Segment Start: PROVIDED RECORDS

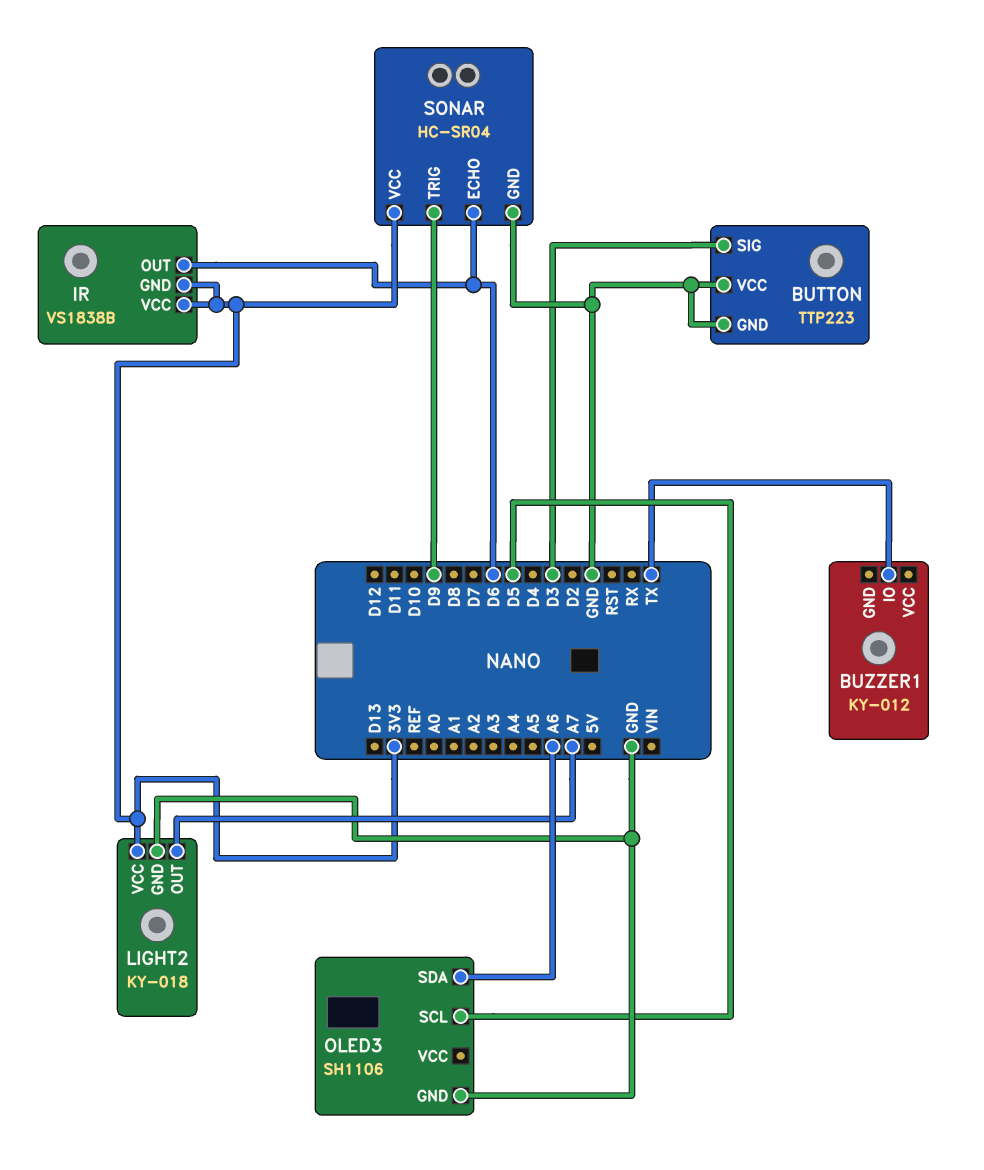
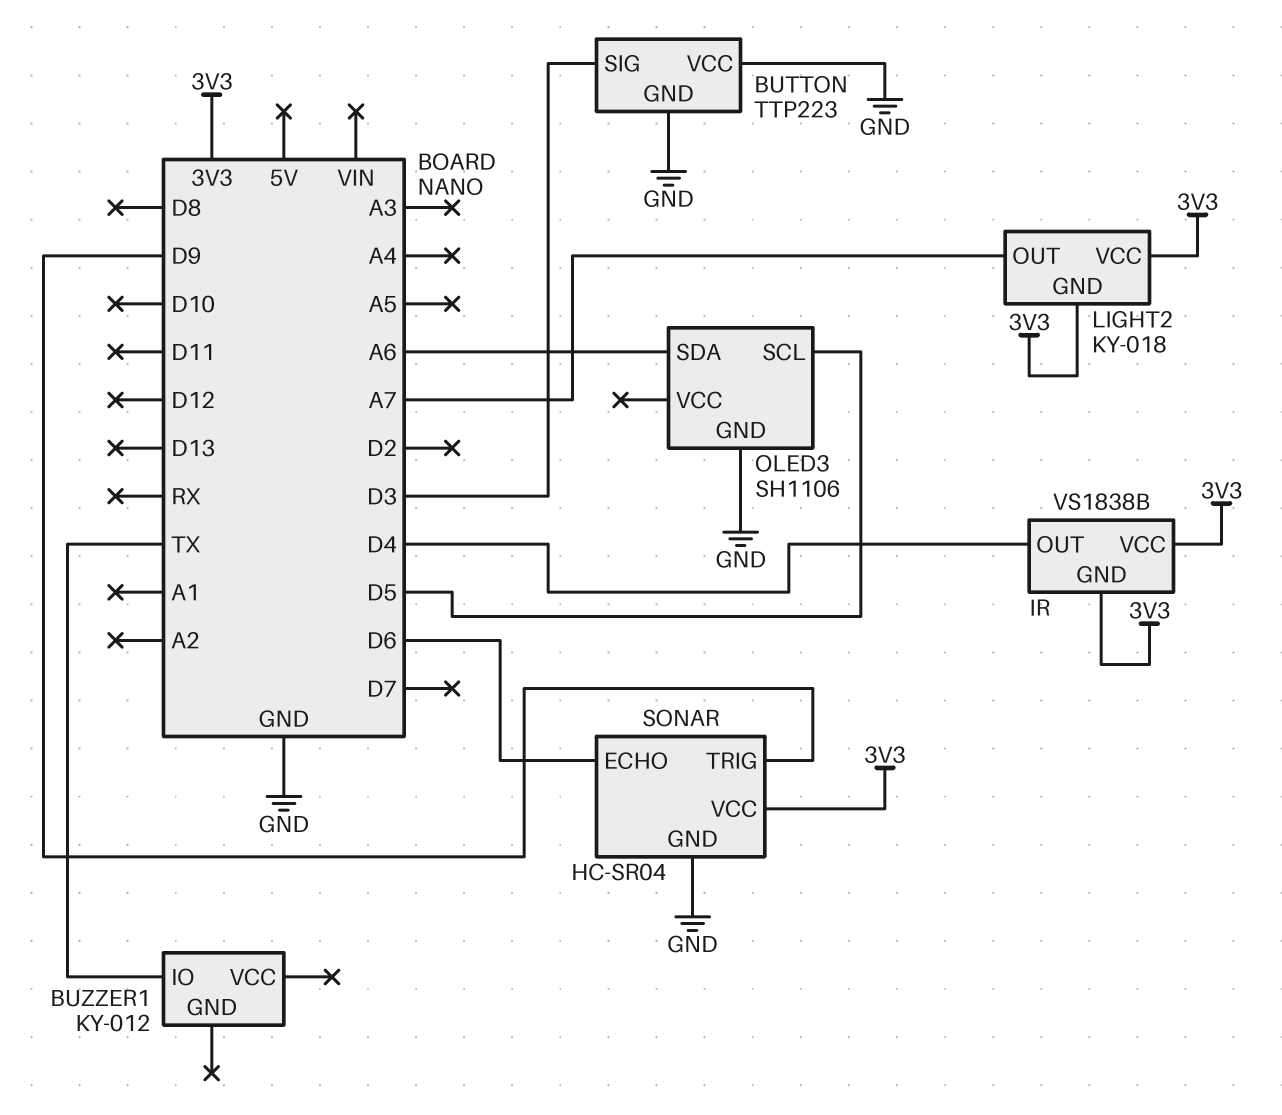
IR pin OUT: D6 -> D4
LIGHT2 pin GND: GND -> 3V3

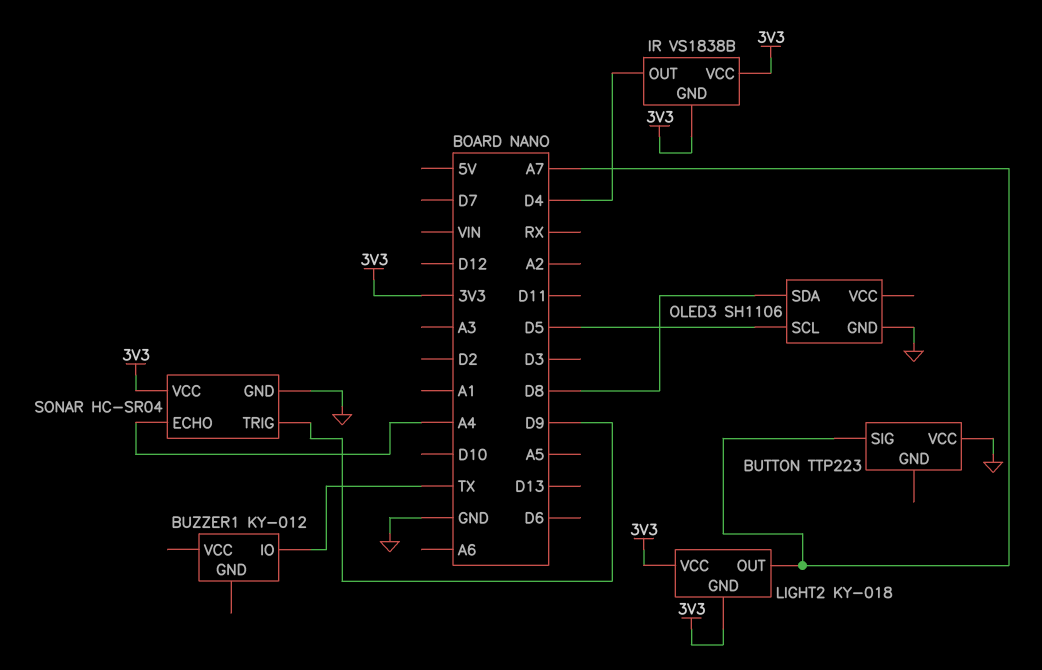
BUTTON pin GND: GND -> none
BUTTON pin SIG: D3 -> A7
OLED3 pin SDA: A6 -> D8
SONAR pin ECHO: D6 -> A4

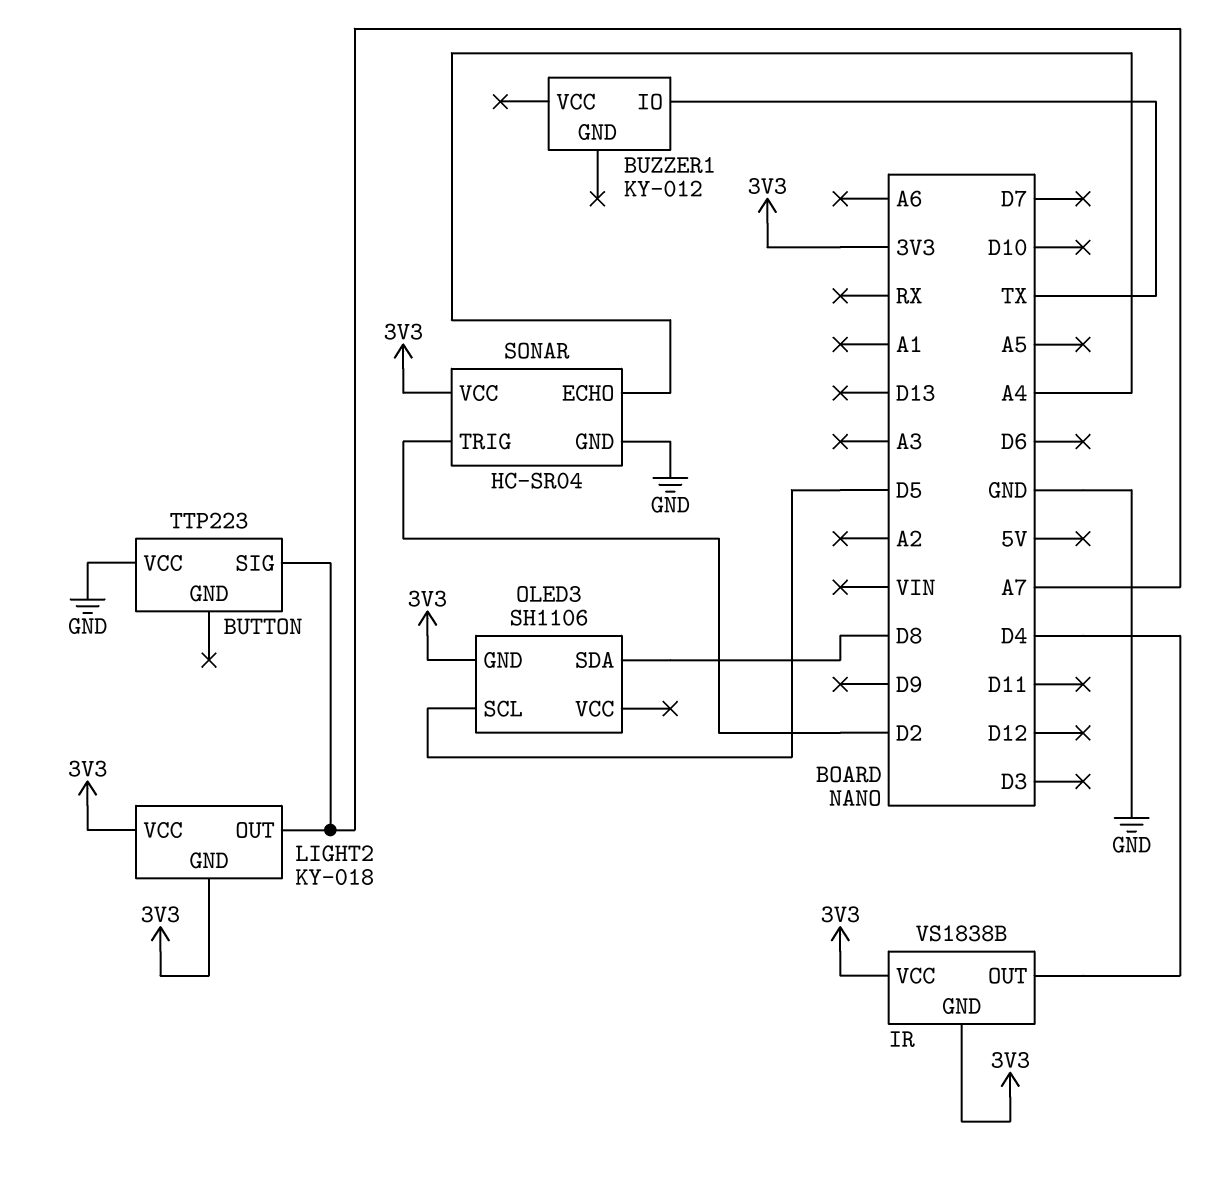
OLED3 pin GND: GND -> 3V3
SONAR pin TRIG: D9 -> D2

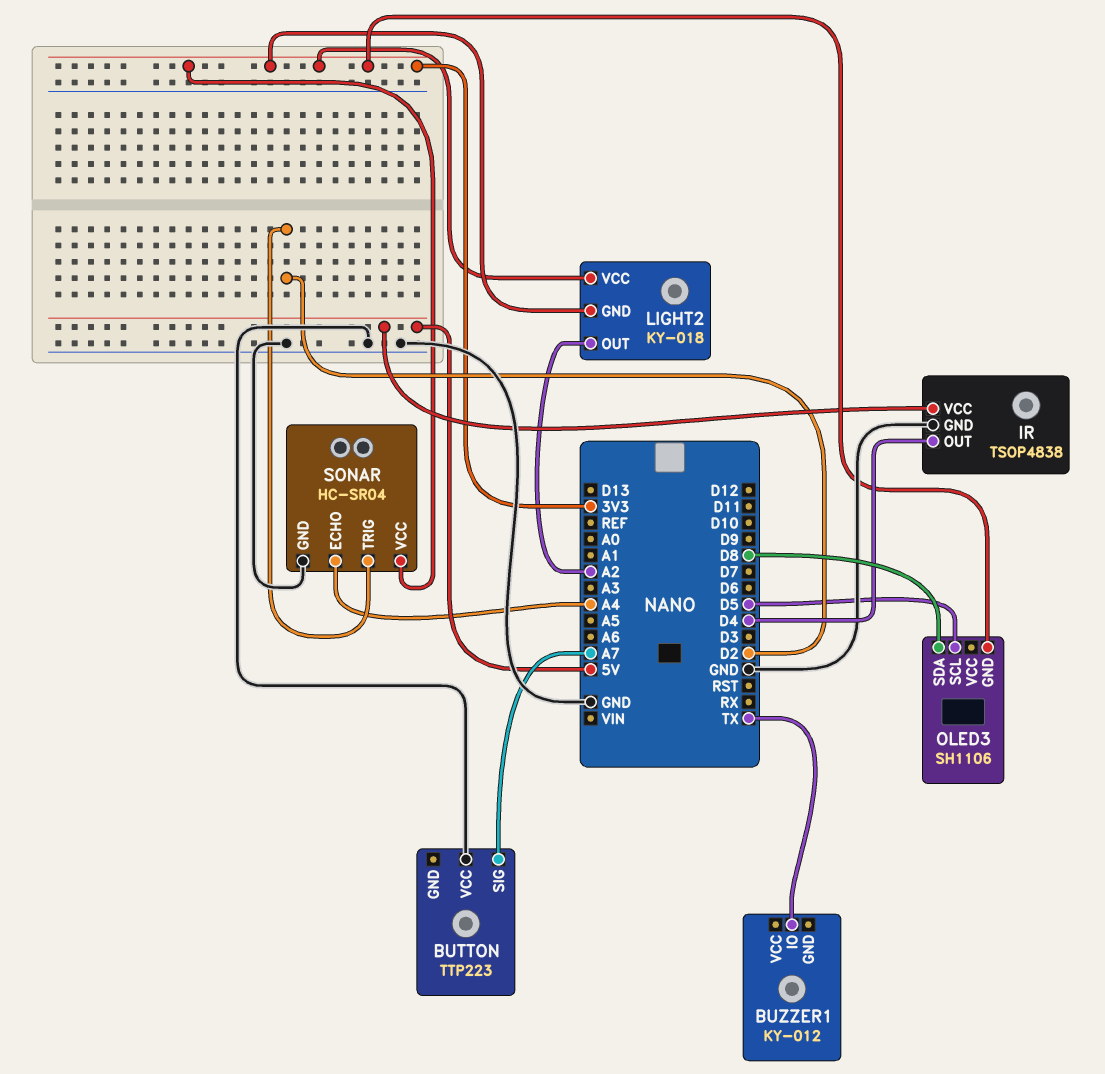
IR: VS1838B -> TSOP4838
IR pin GND: 3V3 -> GND
IR pin VCC: 3V3 -> 5V
LIGHT2 pin OUT: A7 -> A2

Segment End: PROVIDED RECORDS

## PROBLEM REQUIREMENTS:
Set down the lines from the one containing "BUTTON pin SIG: D3 -> A7" through the last line of the records above, both included, exactly as they appear and with no other text. Pictures should not be set down.

## YOUR RESPONSE:
BUTTON pin SIG: D3 -> A7
OLED3 pin SDA: A6 -> D8
SONAR pin ECHO: D6 -> A4

OLED3 pin GND: GND -> 3V3
SONAR pin TRIG: D9 -> D2

IR: VS1838B -> TSOP4838
IR pin GND: 3V3 -> GND
IR pin VCC: 3V3 -> 5V
LIGHT2 pin OUT: A7 -> A2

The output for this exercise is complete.